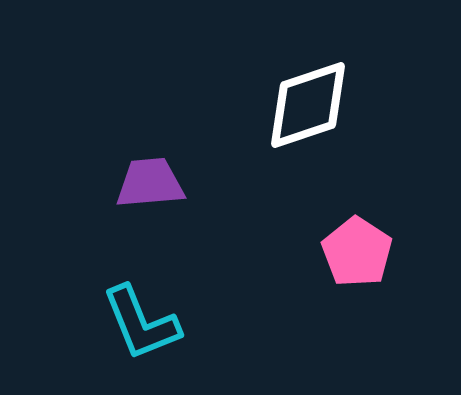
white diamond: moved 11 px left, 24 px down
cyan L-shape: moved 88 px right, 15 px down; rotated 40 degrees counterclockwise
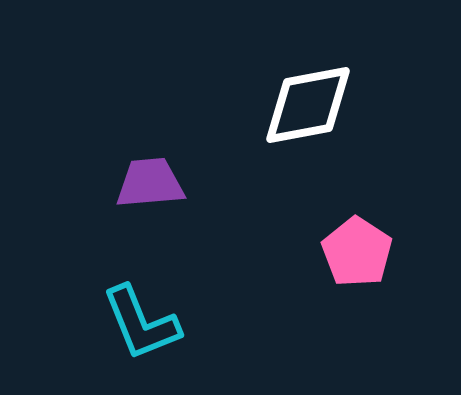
white diamond: rotated 8 degrees clockwise
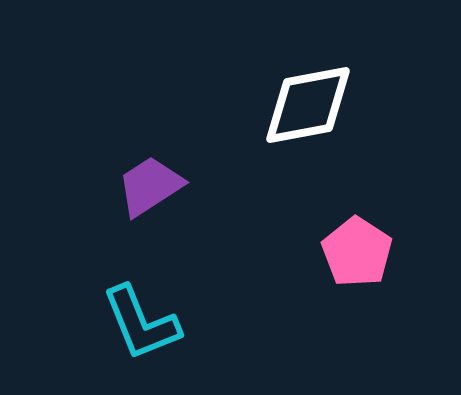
purple trapezoid: moved 3 px down; rotated 28 degrees counterclockwise
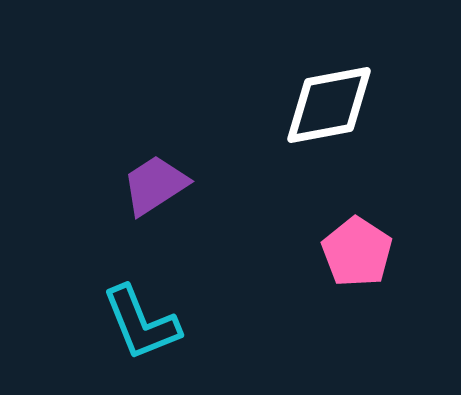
white diamond: moved 21 px right
purple trapezoid: moved 5 px right, 1 px up
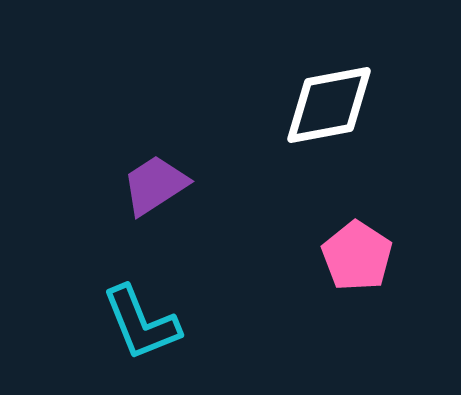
pink pentagon: moved 4 px down
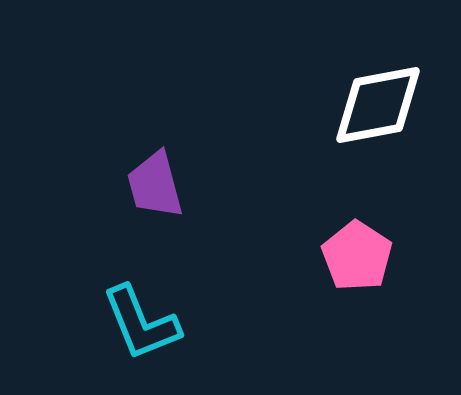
white diamond: moved 49 px right
purple trapezoid: rotated 72 degrees counterclockwise
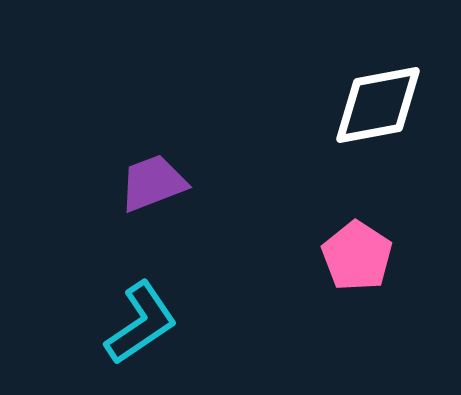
purple trapezoid: moved 2 px left, 2 px up; rotated 84 degrees clockwise
cyan L-shape: rotated 102 degrees counterclockwise
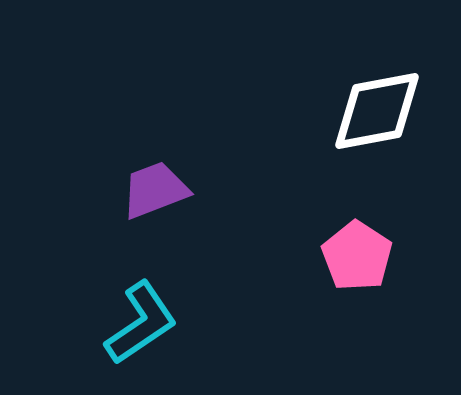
white diamond: moved 1 px left, 6 px down
purple trapezoid: moved 2 px right, 7 px down
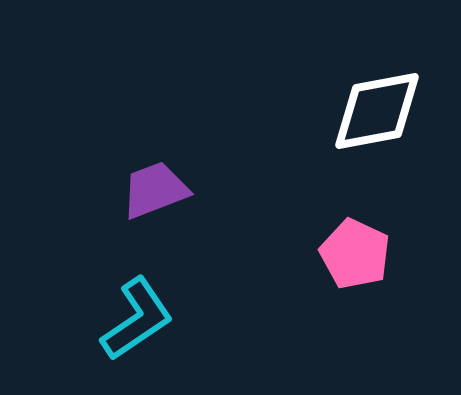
pink pentagon: moved 2 px left, 2 px up; rotated 8 degrees counterclockwise
cyan L-shape: moved 4 px left, 4 px up
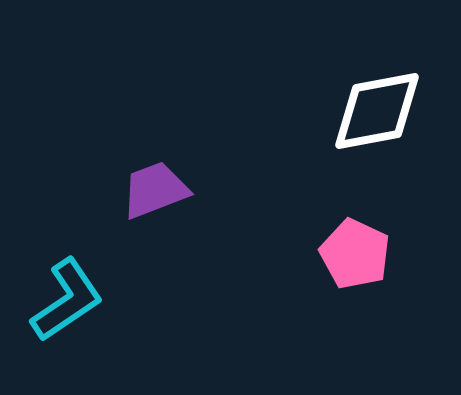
cyan L-shape: moved 70 px left, 19 px up
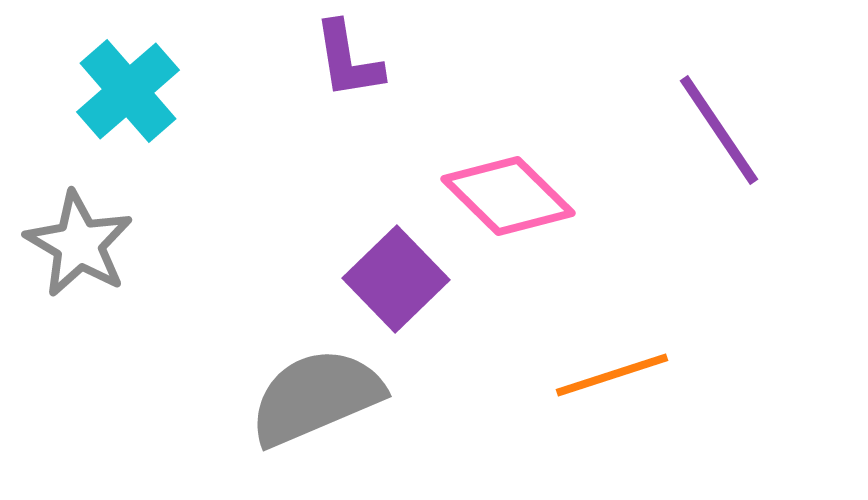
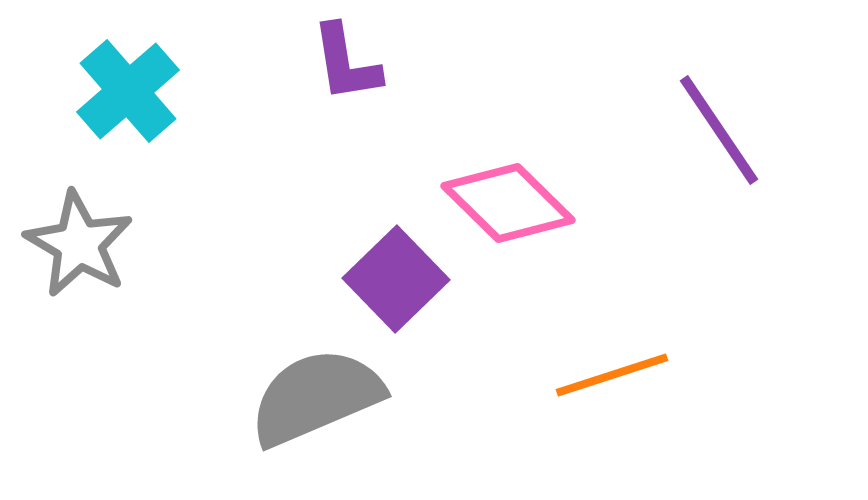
purple L-shape: moved 2 px left, 3 px down
pink diamond: moved 7 px down
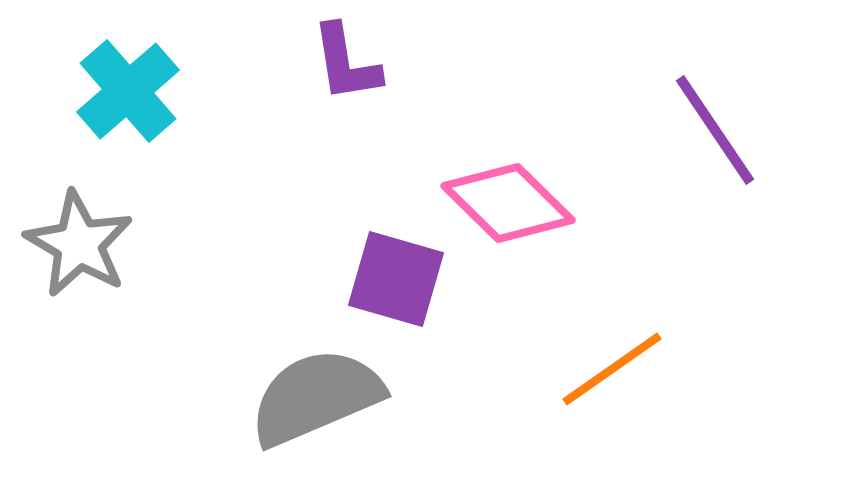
purple line: moved 4 px left
purple square: rotated 30 degrees counterclockwise
orange line: moved 6 px up; rotated 17 degrees counterclockwise
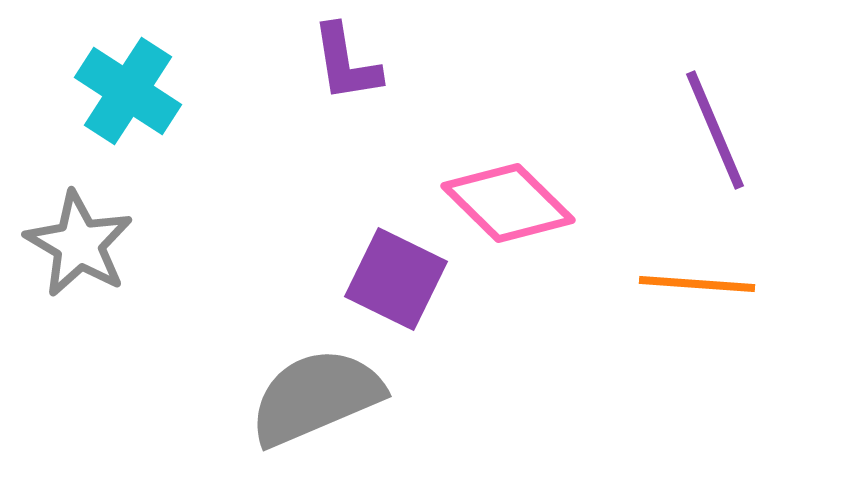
cyan cross: rotated 16 degrees counterclockwise
purple line: rotated 11 degrees clockwise
purple square: rotated 10 degrees clockwise
orange line: moved 85 px right, 85 px up; rotated 39 degrees clockwise
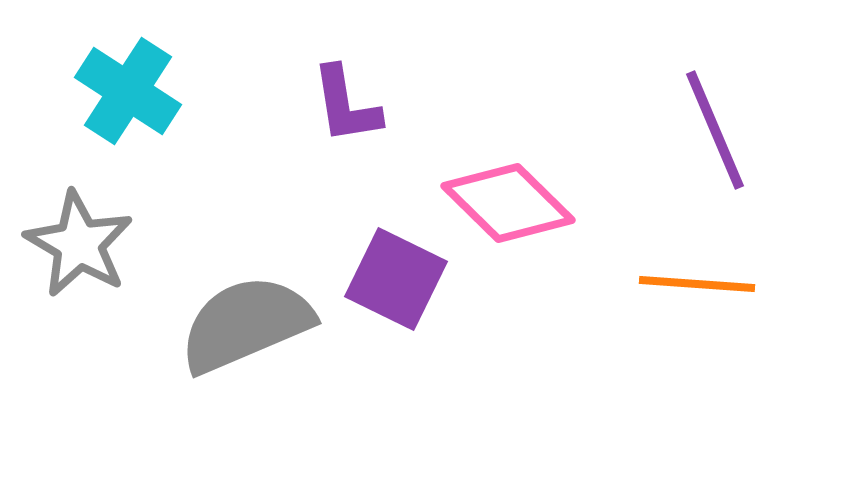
purple L-shape: moved 42 px down
gray semicircle: moved 70 px left, 73 px up
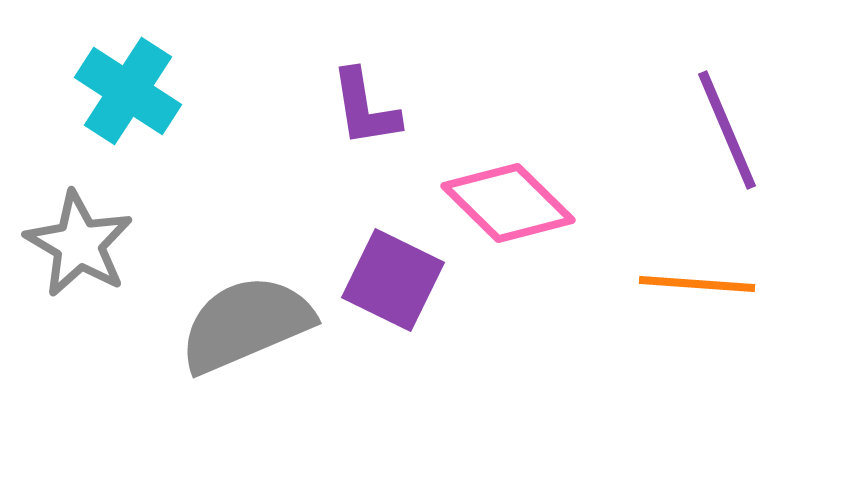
purple L-shape: moved 19 px right, 3 px down
purple line: moved 12 px right
purple square: moved 3 px left, 1 px down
____________
▶ **Given instruction**: Return every line of the records above unchanged, but leave out the picture lines.

▶ **Response below**:
white diamond: moved 11 px left, 24 px down
cyan L-shape: moved 88 px right, 15 px down; rotated 40 degrees counterclockwise
white diamond: rotated 8 degrees clockwise
purple trapezoid: moved 3 px down; rotated 28 degrees counterclockwise
white diamond: moved 21 px right
purple trapezoid: moved 5 px right, 1 px up
pink pentagon: moved 4 px down
white diamond: moved 49 px right
purple trapezoid: rotated 72 degrees counterclockwise
purple trapezoid: moved 2 px left, 2 px up; rotated 84 degrees clockwise
cyan L-shape: rotated 102 degrees counterclockwise
white diamond: moved 1 px left, 6 px down
purple trapezoid: moved 2 px right, 7 px down
pink pentagon: moved 2 px left, 2 px up; rotated 8 degrees counterclockwise
cyan L-shape: moved 4 px left, 4 px up
cyan L-shape: moved 70 px left, 19 px up
purple L-shape: moved 2 px left, 3 px down
pink diamond: moved 7 px down
purple line: moved 4 px left
purple square: rotated 30 degrees counterclockwise
orange line: moved 6 px up; rotated 17 degrees counterclockwise
cyan cross: rotated 16 degrees counterclockwise
purple line: rotated 11 degrees clockwise
purple square: rotated 10 degrees clockwise
orange line: moved 85 px right, 85 px up; rotated 39 degrees clockwise
purple L-shape: moved 42 px down
gray semicircle: moved 70 px left, 73 px up
purple L-shape: moved 19 px right, 3 px down
purple line: moved 12 px right
purple square: moved 3 px left, 1 px down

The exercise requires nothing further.